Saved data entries
--- START ---

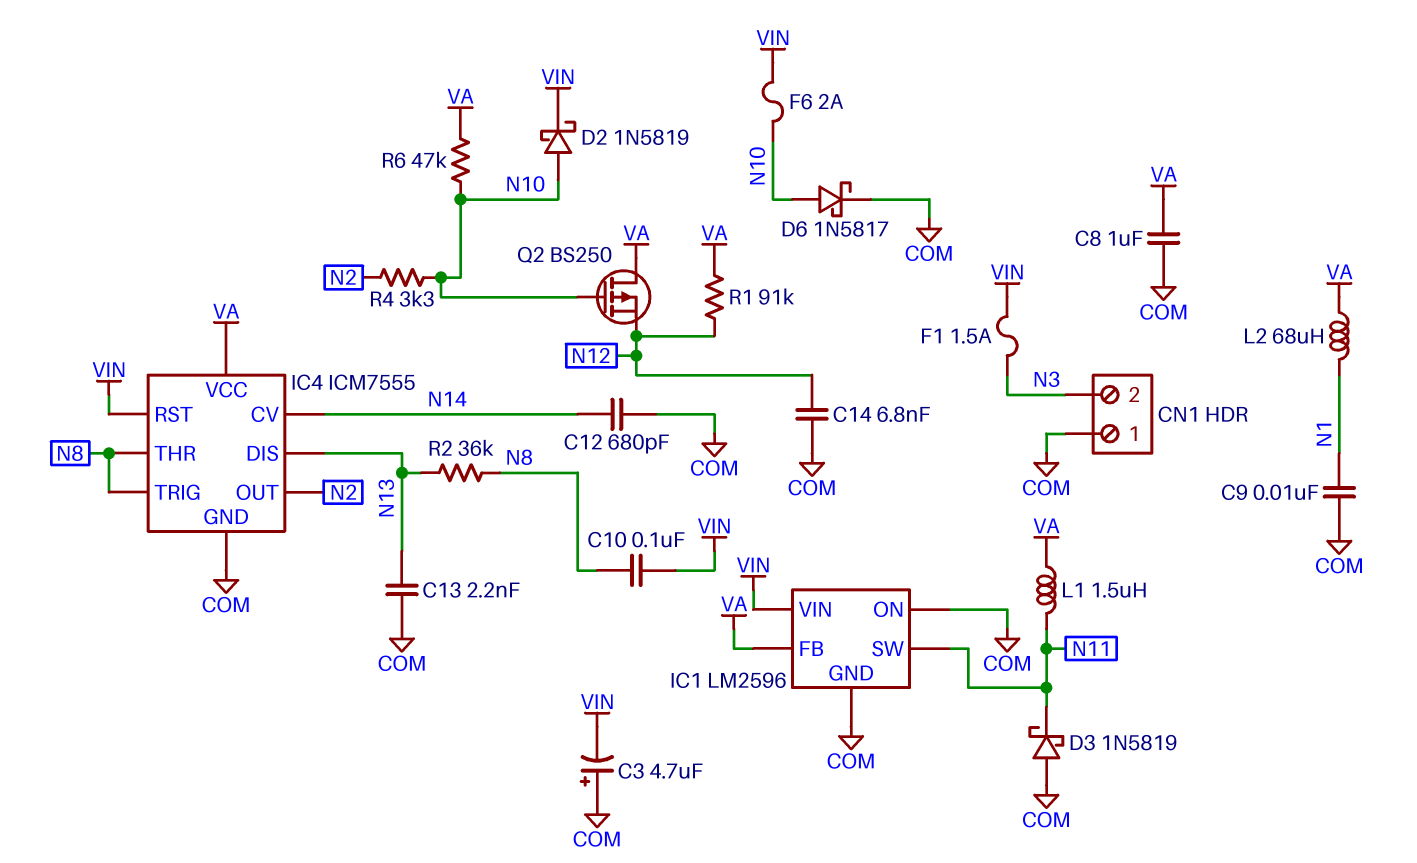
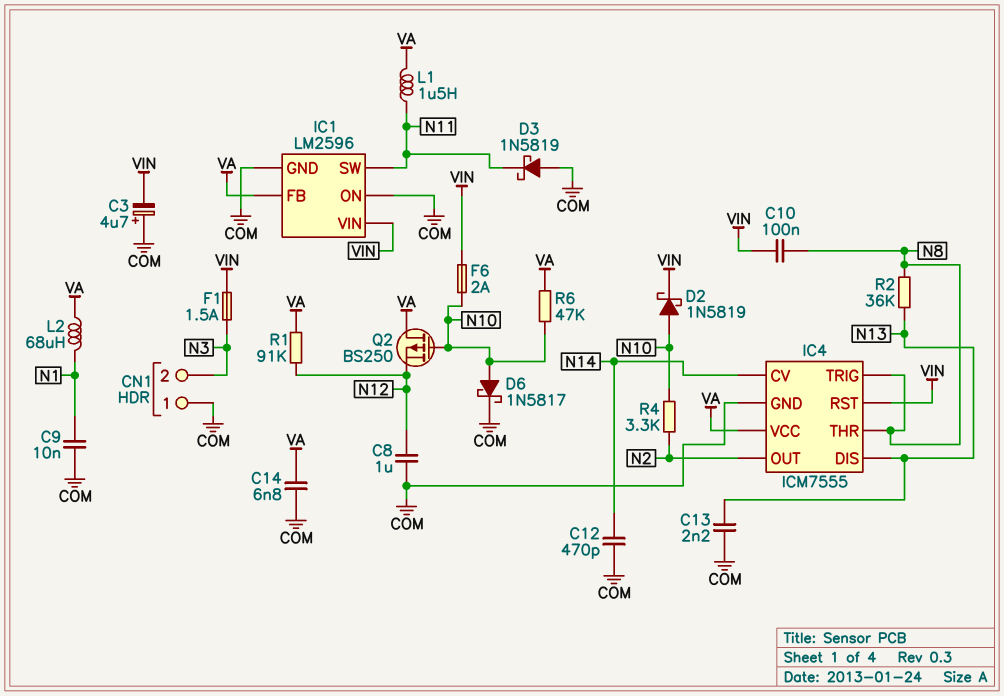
C8: 1uF (COM, VA) -> 1uF (COM, N12)
C12: 680pF (COM, N14) -> 470pF (COM, N14)
C14: 6.8nF (COM, N12) -> 6.8nF (COM, VA)

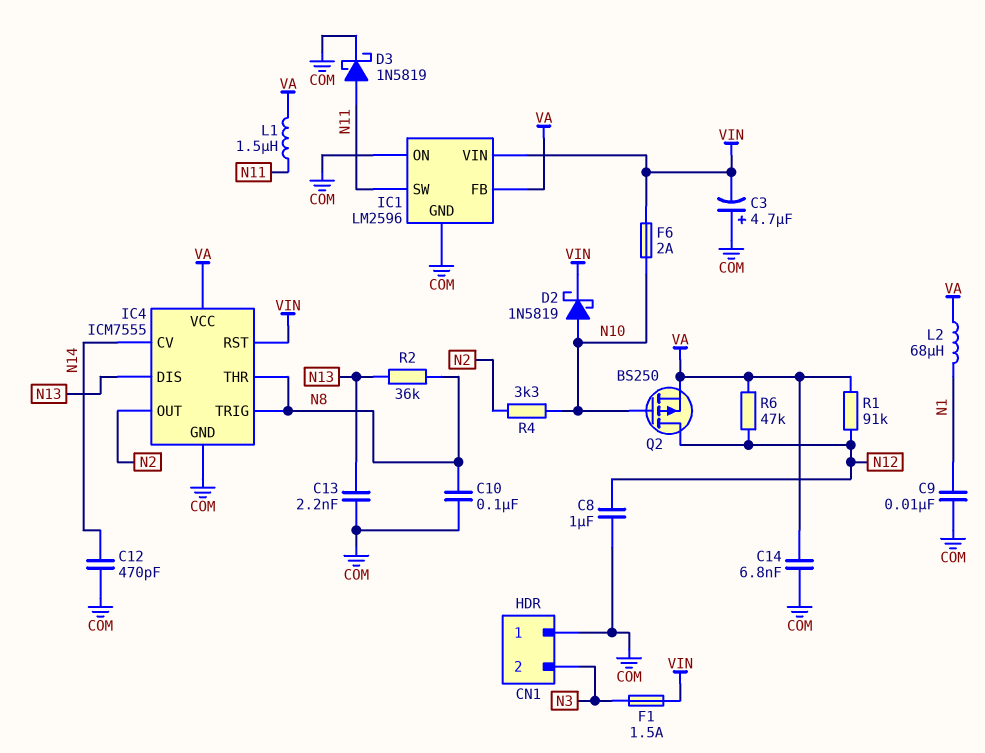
C10: 100nF (N8, VIN) -> 100nF (COM, N8)
D3: schottky 1N5819 (A COM, K N11) -> schottky 1N5819 (A N11, K COM)
D6: schottky 1N5817 (A N10, K COM) -> none
Q2: PMOS BS250 (G N10, D VA, S N12) -> PMOS BS250 (G N10, D N12, S VA)
R6: 47k (N10, VA) -> 47k (N12, VA)

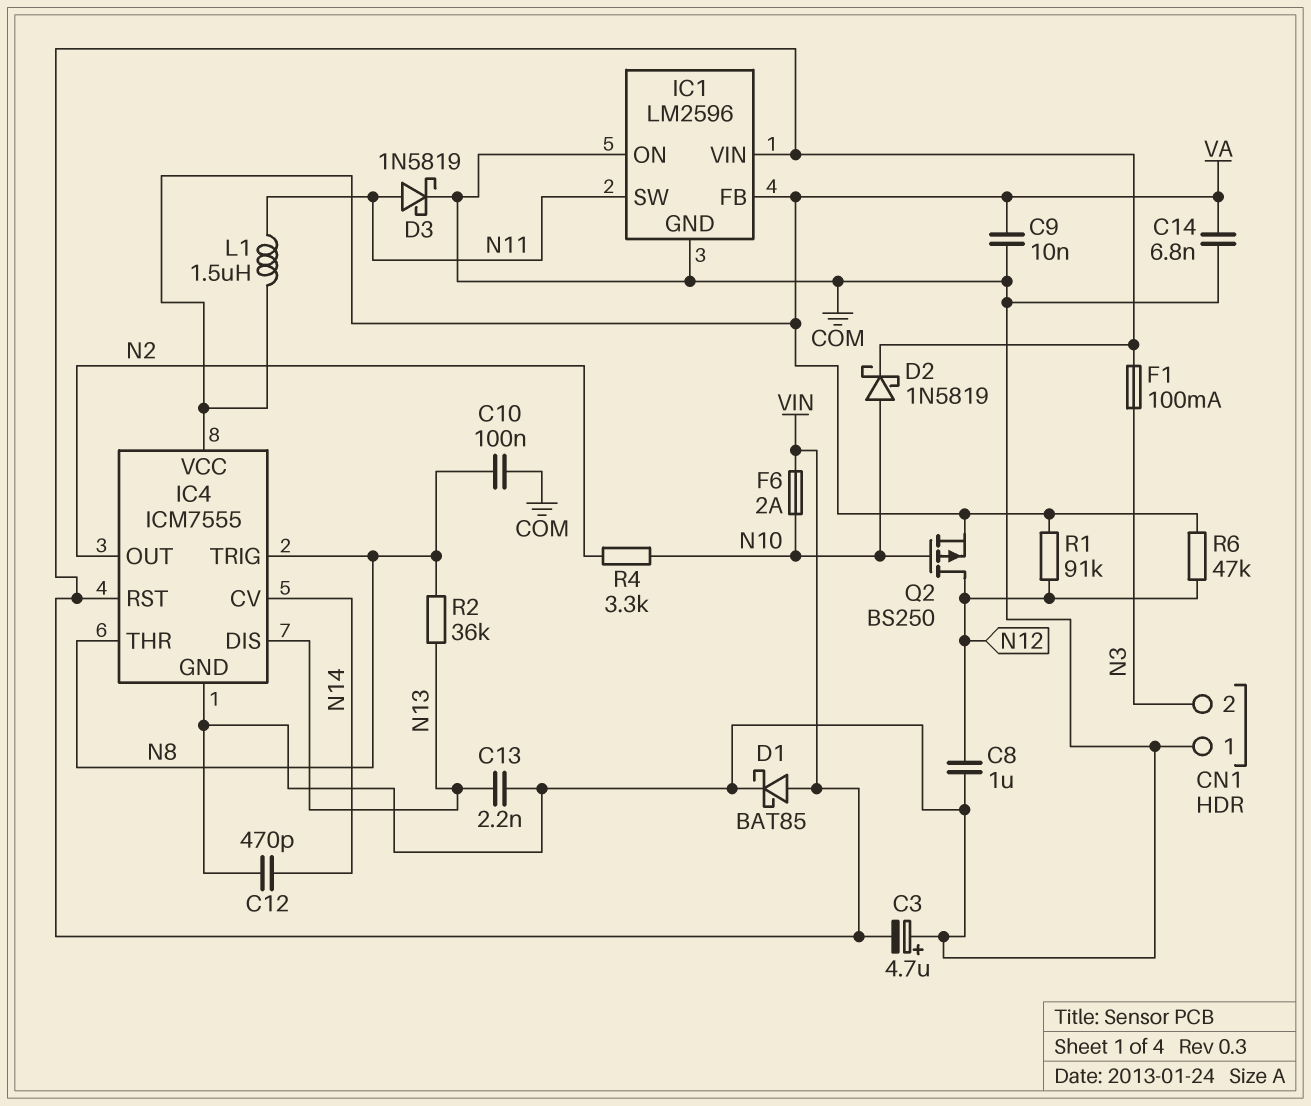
C9: 10nF (COM, N1) -> 10nF (COM, VA)
D1: none -> schottky BAT85 (A VIN, K COM)
F1: 1.5A (N3, VIN) -> 100mA (N3, VIN)
L2: 68uH (N1, VA) -> none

--- END ---

Task details>
Please print each entry exactly as given and keep pictures out of it.

Result of the task>
C8: 1uF (COM, VA) -> 1uF (COM, N12)
C12: 680pF (COM, N14) -> 470pF (COM, N14)
C14: 6.8nF (COM, N12) -> 6.8nF (COM, VA)

C10: 100nF (N8, VIN) -> 100nF (COM, N8)
D3: schottky 1N5819 (A COM, K N11) -> schottky 1N5819 (A N11, K COM)
D6: schottky 1N5817 (A N10, K COM) -> none
Q2: PMOS BS250 (G N10, D VA, S N12) -> PMOS BS250 (G N10, D N12, S VA)
R6: 47k (N10, VA) -> 47k (N12, VA)

C9: 10nF (COM, N1) -> 10nF (COM, VA)
D1: none -> schottky BAT85 (A VIN, K COM)
F1: 1.5A (N3, VIN) -> 100mA (N3, VIN)
L2: 68uH (N1, VA) -> none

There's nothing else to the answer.